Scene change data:
——————
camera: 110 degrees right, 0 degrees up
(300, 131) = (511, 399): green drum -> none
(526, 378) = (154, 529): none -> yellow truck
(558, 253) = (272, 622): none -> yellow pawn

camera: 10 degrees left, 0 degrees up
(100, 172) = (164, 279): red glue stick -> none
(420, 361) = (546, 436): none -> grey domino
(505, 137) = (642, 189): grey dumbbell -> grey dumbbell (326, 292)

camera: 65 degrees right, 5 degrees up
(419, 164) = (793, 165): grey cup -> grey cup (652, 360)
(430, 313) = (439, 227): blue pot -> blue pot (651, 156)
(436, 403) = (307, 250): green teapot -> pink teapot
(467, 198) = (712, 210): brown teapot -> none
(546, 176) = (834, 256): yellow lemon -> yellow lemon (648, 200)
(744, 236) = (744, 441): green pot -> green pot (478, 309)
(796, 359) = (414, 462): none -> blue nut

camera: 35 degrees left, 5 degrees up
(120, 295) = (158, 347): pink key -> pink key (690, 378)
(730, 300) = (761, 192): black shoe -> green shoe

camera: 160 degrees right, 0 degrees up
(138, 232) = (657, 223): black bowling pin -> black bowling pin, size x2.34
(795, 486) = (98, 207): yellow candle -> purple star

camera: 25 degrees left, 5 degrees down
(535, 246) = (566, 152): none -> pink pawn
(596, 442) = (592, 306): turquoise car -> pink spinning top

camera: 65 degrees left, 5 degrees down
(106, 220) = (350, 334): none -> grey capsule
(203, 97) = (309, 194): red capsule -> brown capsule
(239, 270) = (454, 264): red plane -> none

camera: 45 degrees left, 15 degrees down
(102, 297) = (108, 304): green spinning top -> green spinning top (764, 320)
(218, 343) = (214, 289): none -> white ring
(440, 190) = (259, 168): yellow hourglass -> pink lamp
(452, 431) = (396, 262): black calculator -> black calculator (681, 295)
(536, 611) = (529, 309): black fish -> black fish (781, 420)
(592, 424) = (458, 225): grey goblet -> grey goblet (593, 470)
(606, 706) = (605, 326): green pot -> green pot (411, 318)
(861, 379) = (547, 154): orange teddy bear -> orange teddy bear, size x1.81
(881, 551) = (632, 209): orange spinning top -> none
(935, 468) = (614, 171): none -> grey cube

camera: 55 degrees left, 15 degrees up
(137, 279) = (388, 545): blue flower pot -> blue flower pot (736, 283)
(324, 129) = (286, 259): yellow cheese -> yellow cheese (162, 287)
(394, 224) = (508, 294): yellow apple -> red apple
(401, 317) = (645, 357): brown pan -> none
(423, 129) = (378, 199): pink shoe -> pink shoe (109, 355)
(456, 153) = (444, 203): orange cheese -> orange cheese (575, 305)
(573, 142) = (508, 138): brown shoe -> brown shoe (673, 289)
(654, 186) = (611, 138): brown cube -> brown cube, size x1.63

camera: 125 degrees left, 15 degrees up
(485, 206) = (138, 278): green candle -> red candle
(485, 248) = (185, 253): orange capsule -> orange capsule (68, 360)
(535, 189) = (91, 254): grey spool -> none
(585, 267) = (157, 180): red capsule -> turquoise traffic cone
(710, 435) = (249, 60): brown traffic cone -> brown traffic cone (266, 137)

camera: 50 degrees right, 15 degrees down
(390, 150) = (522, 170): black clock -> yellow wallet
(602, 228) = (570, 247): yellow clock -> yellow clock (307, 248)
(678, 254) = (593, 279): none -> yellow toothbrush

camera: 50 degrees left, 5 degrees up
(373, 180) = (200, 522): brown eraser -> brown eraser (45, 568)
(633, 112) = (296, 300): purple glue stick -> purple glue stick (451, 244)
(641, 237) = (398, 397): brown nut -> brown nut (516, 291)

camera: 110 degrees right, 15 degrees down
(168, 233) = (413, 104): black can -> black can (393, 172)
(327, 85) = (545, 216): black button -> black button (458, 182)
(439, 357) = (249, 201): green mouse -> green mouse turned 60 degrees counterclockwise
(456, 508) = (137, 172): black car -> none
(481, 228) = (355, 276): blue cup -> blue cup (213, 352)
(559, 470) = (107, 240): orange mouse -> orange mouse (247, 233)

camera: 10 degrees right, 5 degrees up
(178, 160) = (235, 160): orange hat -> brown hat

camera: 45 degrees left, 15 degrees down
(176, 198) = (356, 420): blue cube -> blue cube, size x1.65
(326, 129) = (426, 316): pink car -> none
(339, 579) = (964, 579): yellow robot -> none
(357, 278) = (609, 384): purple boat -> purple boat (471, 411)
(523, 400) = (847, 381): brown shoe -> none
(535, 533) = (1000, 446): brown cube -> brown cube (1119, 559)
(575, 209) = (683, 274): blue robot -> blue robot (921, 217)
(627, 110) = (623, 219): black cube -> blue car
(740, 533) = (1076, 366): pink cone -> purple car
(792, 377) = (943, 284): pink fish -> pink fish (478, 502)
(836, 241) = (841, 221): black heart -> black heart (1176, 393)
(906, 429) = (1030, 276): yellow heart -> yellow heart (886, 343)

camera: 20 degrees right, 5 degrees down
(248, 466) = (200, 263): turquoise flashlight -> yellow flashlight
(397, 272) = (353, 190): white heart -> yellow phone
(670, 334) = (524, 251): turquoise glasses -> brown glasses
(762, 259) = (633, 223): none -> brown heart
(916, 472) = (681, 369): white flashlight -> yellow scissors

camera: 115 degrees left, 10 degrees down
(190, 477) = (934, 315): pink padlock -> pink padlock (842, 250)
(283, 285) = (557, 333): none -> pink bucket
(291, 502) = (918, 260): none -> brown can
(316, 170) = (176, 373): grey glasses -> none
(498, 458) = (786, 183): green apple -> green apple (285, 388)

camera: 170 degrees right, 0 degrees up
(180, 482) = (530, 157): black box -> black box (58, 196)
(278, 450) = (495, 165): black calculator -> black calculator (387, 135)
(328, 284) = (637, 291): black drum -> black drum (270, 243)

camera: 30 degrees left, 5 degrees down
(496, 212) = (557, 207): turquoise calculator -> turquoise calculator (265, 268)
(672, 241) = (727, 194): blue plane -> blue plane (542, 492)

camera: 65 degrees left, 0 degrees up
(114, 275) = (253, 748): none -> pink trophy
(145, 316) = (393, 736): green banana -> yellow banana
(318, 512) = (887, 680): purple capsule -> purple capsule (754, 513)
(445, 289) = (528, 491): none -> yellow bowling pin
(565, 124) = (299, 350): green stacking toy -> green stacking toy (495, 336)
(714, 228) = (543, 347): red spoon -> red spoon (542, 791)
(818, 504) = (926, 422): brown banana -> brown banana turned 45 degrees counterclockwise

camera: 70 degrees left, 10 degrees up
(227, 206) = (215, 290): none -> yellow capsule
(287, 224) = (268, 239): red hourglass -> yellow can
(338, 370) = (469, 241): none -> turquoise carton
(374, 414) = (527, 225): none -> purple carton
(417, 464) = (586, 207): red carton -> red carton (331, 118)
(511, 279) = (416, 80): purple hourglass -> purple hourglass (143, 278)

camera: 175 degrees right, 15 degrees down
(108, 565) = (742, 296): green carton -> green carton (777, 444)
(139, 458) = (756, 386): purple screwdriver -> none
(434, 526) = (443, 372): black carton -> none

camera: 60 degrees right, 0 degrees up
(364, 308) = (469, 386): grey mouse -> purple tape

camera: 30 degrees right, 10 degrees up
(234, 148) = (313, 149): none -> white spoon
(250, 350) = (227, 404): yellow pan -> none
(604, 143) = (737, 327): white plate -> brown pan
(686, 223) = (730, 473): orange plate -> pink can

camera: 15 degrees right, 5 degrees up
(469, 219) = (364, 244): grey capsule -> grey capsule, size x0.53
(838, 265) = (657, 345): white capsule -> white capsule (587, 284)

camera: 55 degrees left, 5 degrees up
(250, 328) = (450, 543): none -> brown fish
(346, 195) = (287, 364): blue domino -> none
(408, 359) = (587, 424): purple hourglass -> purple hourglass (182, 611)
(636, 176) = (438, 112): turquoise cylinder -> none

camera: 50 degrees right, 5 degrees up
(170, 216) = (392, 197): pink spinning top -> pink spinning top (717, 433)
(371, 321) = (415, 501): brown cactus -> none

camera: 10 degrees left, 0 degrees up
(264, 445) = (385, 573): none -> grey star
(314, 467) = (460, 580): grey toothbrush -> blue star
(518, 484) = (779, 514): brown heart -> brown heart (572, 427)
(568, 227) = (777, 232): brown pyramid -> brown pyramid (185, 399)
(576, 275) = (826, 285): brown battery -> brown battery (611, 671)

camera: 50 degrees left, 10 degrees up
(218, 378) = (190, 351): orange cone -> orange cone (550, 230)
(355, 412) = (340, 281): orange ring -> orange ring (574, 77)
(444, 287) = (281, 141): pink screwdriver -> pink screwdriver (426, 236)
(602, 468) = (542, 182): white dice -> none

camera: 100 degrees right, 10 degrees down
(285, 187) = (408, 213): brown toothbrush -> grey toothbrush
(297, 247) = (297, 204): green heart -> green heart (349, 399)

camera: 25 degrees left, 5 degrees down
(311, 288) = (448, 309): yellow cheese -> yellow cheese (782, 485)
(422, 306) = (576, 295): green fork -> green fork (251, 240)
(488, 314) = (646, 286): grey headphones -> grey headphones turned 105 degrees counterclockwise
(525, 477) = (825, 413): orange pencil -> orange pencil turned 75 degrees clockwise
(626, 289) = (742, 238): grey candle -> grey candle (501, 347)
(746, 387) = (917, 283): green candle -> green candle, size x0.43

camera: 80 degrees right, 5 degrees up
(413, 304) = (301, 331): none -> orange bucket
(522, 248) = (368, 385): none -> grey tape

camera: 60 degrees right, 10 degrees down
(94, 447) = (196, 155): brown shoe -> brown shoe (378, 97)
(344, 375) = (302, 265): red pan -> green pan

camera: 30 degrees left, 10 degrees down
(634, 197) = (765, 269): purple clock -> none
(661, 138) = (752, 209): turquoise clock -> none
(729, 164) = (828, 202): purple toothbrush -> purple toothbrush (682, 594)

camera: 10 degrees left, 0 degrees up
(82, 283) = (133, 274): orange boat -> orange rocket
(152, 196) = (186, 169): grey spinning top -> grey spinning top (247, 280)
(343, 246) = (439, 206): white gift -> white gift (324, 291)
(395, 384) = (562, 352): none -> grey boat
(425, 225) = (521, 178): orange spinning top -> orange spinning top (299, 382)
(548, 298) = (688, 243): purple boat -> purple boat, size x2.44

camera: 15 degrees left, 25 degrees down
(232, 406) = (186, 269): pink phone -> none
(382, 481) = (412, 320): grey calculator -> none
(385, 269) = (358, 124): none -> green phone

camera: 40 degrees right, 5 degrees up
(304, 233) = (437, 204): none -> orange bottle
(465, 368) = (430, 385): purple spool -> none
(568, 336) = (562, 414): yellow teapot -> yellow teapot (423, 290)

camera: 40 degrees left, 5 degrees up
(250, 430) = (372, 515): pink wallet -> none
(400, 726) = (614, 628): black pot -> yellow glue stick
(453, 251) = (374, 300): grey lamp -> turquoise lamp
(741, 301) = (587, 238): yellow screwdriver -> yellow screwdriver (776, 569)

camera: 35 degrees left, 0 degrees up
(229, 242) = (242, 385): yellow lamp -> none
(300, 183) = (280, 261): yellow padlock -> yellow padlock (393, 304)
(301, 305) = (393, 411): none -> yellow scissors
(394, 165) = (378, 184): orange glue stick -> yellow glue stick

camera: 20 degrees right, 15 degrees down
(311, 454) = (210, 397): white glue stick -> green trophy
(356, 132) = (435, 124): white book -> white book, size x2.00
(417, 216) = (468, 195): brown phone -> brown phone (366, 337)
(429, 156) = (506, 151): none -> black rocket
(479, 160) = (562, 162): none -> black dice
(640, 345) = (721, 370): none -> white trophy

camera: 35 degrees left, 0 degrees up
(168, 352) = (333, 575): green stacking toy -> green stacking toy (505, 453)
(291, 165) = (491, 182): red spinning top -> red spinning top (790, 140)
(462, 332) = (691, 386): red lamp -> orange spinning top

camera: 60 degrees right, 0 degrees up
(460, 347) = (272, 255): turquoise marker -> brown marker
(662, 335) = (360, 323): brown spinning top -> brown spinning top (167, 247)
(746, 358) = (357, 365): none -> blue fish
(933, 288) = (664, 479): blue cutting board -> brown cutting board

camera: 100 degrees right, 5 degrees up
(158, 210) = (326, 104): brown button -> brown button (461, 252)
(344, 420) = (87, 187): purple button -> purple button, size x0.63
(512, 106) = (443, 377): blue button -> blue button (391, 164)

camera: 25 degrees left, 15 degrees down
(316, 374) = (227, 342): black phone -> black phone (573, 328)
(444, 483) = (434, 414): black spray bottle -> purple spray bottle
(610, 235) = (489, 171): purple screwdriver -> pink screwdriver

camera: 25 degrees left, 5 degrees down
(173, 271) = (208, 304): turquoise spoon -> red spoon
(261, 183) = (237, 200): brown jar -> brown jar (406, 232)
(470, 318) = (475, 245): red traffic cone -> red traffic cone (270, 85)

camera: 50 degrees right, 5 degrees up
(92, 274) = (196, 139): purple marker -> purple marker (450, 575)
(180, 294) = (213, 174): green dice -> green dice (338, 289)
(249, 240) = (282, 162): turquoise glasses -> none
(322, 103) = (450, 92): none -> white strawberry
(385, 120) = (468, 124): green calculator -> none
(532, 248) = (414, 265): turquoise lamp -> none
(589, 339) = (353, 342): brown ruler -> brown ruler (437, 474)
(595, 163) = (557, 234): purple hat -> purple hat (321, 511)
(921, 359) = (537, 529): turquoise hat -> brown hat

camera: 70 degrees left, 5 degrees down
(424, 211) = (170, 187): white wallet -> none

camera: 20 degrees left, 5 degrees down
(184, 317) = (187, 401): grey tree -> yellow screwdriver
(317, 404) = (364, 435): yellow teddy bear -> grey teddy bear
——————
Task brief → All that is wanted is the set of lines from the one with "(424, 211) = (170, 187): white wallet -> none" through the last line of the entries, both included, output exactly.

Reply to the task →
(424, 211) = (170, 187): white wallet -> none

camera: 20 degrees left, 5 degrees down
(184, 317) = (187, 401): grey tree -> yellow screwdriver
(317, 404) = (364, 435): yellow teddy bear -> grey teddy bear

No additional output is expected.